DIRECTIONS — Go through each line of the records below and count those with the word "carton"; give only the total.

DATA SHOWN —

________________________________________

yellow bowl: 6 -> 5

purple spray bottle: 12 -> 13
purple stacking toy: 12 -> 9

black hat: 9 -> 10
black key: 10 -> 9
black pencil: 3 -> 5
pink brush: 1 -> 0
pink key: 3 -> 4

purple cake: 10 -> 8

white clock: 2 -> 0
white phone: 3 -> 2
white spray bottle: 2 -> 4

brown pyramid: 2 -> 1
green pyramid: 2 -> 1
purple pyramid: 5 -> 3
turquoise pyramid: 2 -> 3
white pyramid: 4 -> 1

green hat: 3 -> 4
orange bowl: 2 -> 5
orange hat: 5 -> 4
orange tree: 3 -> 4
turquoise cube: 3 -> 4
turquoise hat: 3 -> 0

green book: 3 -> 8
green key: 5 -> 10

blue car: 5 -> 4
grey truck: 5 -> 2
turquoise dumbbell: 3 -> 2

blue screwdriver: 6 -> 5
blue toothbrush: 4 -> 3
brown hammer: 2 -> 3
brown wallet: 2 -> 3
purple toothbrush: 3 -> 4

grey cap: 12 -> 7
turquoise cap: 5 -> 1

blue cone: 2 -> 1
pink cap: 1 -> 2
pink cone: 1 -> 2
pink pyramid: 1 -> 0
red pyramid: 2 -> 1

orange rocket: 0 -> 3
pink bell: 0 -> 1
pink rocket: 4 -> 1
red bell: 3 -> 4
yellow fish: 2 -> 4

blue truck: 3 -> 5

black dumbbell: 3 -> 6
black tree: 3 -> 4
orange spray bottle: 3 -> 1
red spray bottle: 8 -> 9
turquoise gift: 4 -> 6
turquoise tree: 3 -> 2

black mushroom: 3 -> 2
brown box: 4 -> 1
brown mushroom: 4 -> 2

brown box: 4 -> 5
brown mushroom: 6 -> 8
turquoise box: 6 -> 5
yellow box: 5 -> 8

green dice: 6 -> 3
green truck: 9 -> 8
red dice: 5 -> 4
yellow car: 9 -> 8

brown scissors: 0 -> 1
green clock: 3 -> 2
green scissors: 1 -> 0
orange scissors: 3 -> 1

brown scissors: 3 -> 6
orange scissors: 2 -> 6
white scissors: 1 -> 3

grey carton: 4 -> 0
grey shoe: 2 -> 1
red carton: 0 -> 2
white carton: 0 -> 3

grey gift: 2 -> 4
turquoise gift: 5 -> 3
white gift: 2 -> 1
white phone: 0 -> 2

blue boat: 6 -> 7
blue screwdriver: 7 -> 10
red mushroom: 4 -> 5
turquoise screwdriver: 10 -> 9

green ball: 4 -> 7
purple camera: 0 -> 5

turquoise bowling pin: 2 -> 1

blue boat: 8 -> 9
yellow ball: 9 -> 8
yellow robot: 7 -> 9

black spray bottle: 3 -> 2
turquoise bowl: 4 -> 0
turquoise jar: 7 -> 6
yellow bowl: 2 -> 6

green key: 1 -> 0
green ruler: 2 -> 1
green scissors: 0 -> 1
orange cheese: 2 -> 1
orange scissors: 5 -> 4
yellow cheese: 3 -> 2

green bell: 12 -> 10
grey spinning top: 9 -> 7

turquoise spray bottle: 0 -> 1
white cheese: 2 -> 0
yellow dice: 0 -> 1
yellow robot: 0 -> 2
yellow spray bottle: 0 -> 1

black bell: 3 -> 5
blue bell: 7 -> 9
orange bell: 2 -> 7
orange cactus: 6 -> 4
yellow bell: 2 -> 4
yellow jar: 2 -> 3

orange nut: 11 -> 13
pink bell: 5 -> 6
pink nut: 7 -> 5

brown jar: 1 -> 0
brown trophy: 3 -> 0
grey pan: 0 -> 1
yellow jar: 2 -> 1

________________________________________

SOLUTION FOR THIS TASK — 3